§ **Required action**
In the entries below, find every line with the string "none" and copy it.
○ ○ ○ ○
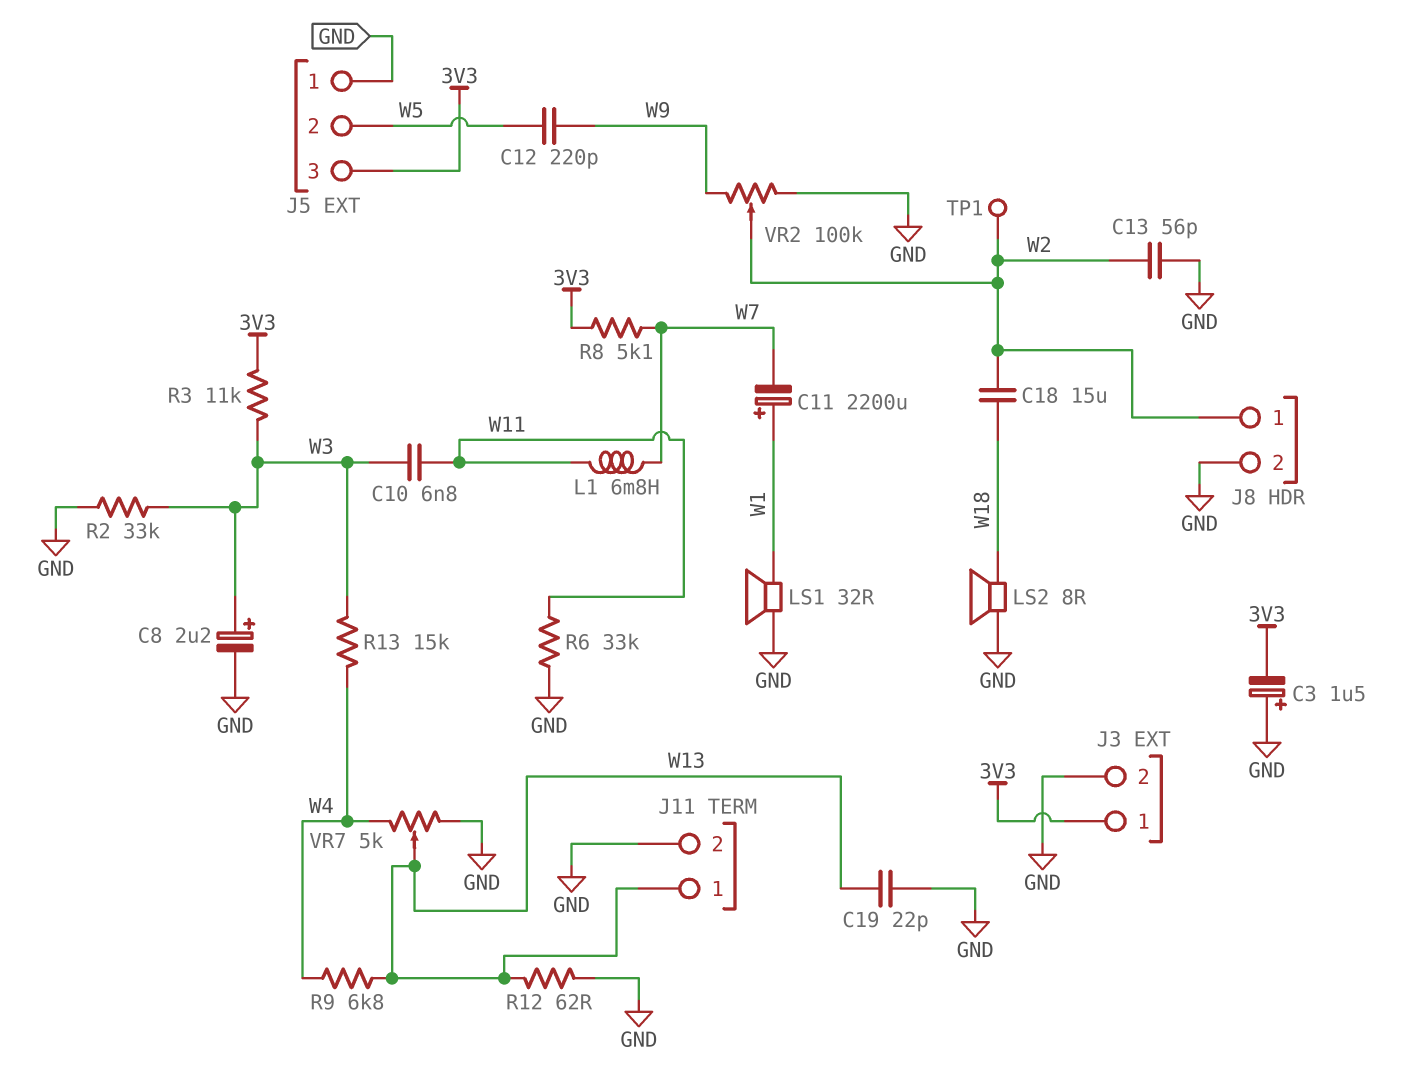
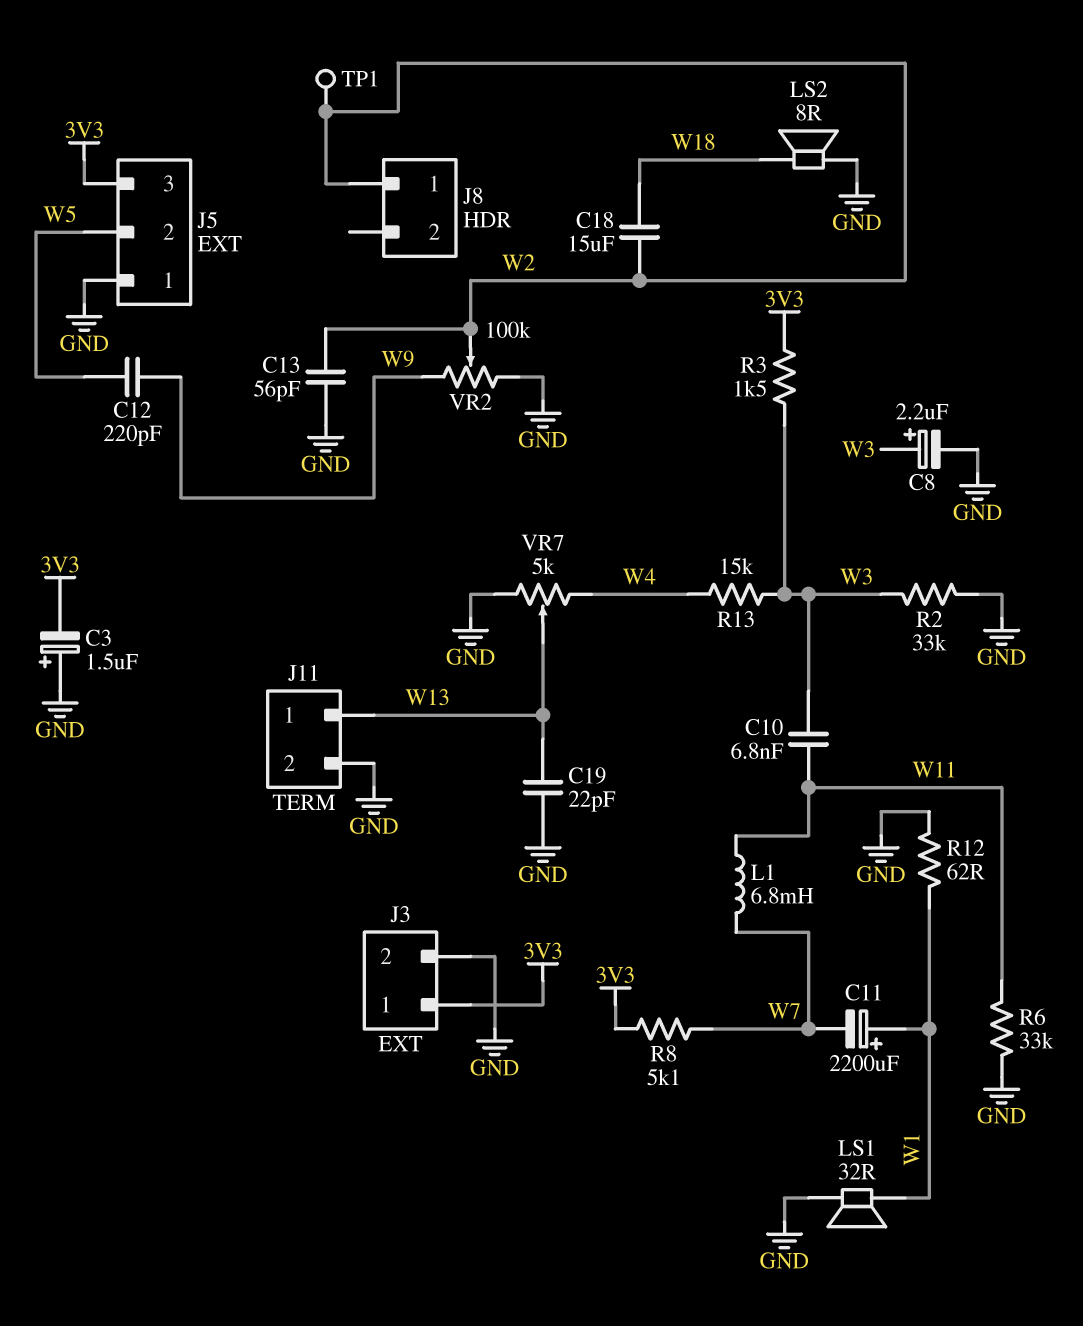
J8 pin 2: GND -> none
R3: 11k (3V3, W3) -> 1.5k (3V3, W3)
R9: 6.8k (W4, W13) -> none
R12: 62 (GND, W13) -> 62 (GND, W1)

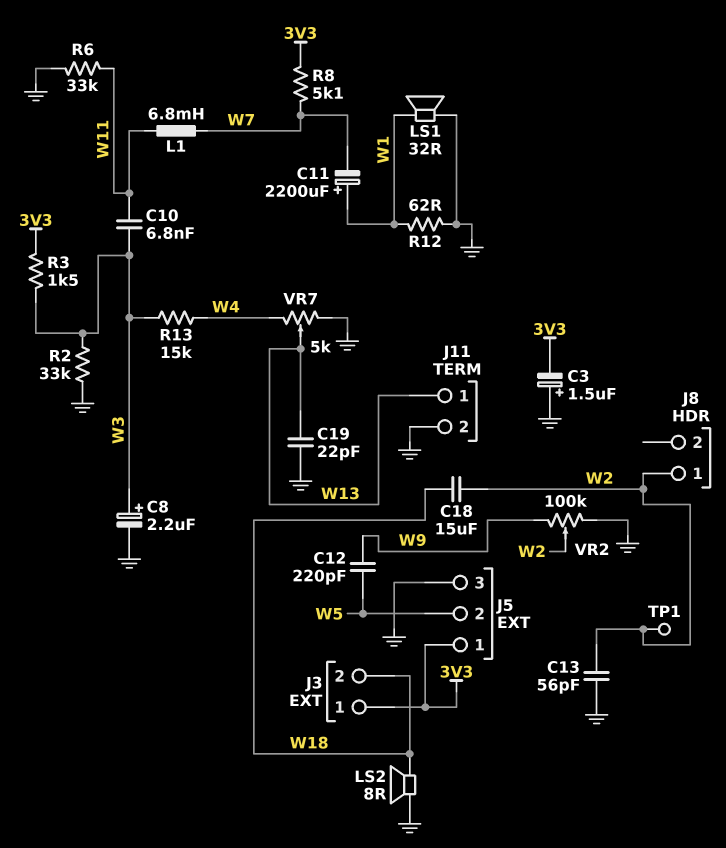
J3 pin 2: GND -> W18
J5 pin 1: GND -> 3V3
J5 pin 3: 3V3 -> GND

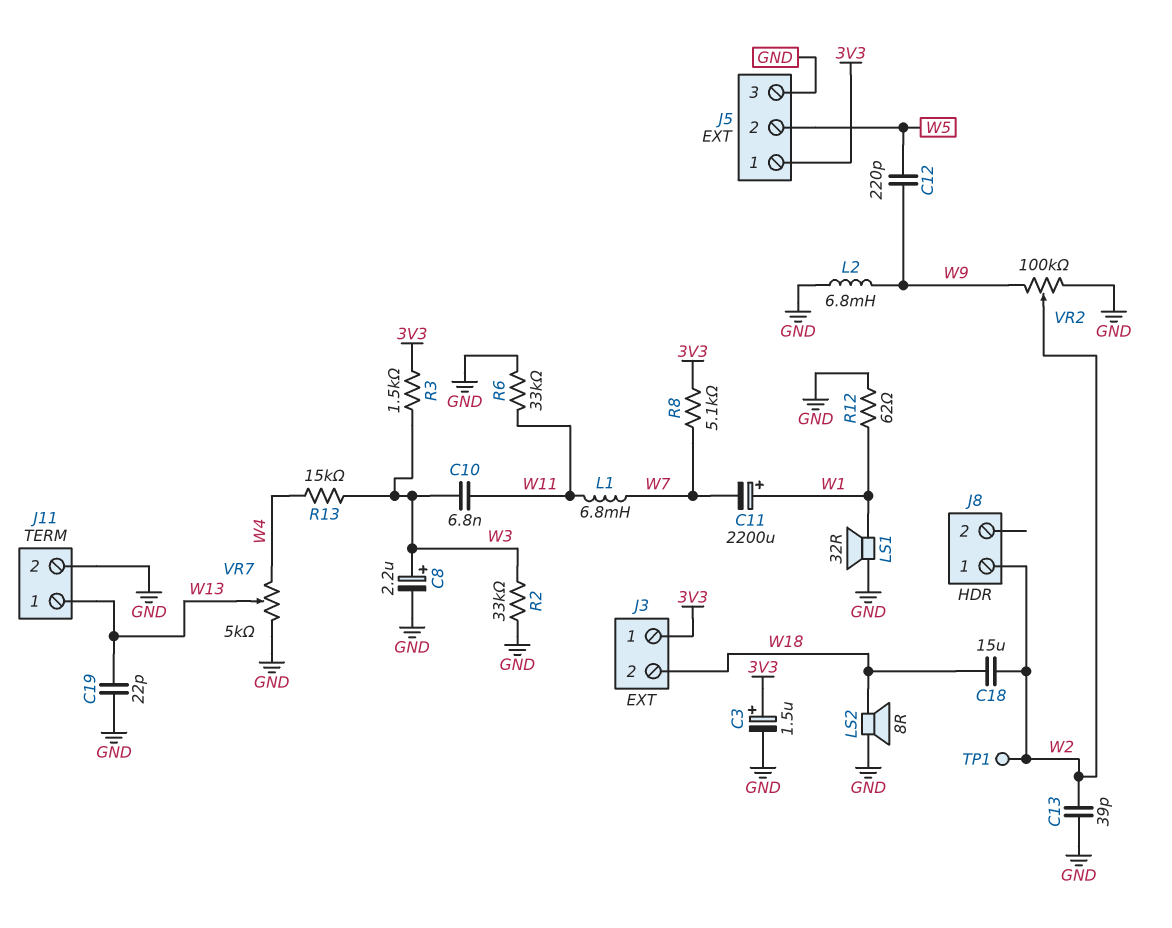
C3: 1.5uF (plus GND, minus 3V3) -> 1.5uF (plus 3V3, minus GND)
C13: 56pF (GND, W2) -> 39pF (GND, W2)
L2: none -> 6.8mH (GND, W9)

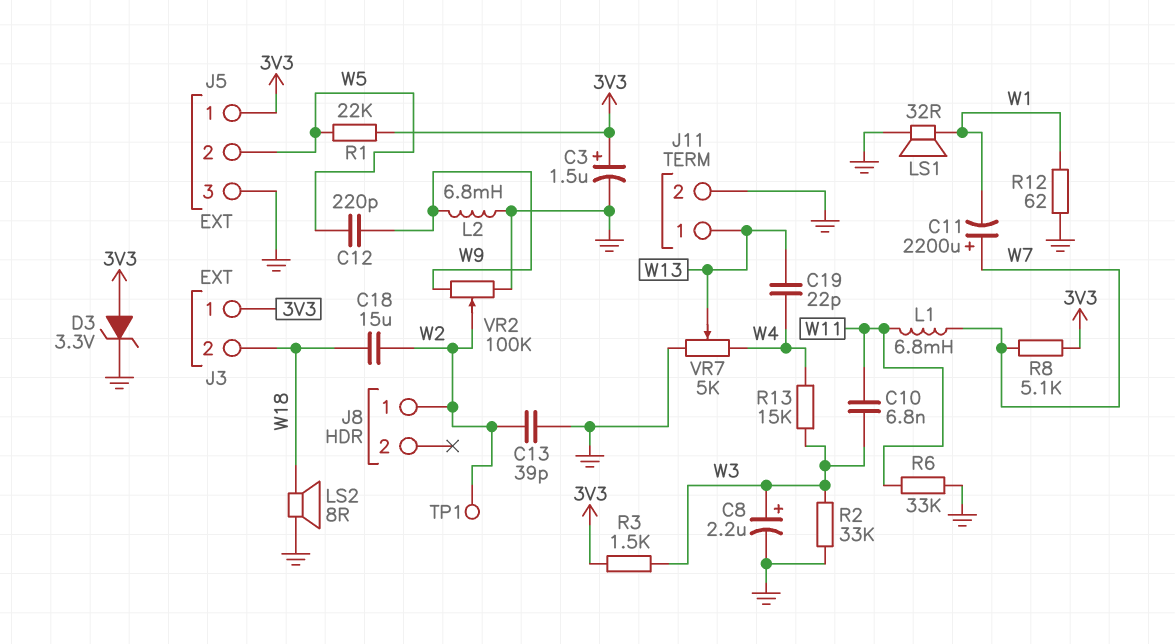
C11: 2200uF (plus W1, minus W7) -> 2200uF (plus W7, minus W1)
C19: 22pF (GND, W13) -> 22pF (W4, W13)
D3: none -> zener 3.3V (A 3V3, K GND)
R1: none -> 22k (3V3, W5)

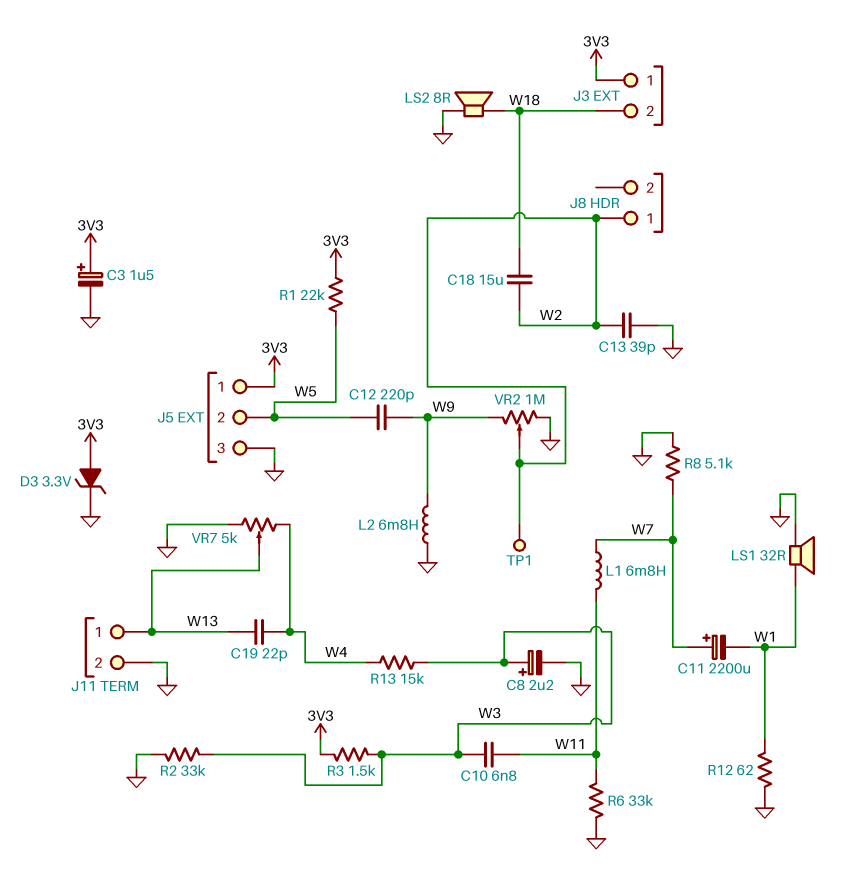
R8: 5.1k (3V3, W7) -> 5.1k (GND, W7)
VR2: 100k (GND, W9, wiper W2) -> 1M (GND, W9, wiper W2)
○ ○ ○ ○
§ **Result below**
J8 pin 2: GND -> none
R9: 6.8k (W4, W13) -> none
L2: none -> 6.8mH (GND, W9)
D3: none -> zener 3.3V (A 3V3, K GND)
R1: none -> 22k (3V3, W5)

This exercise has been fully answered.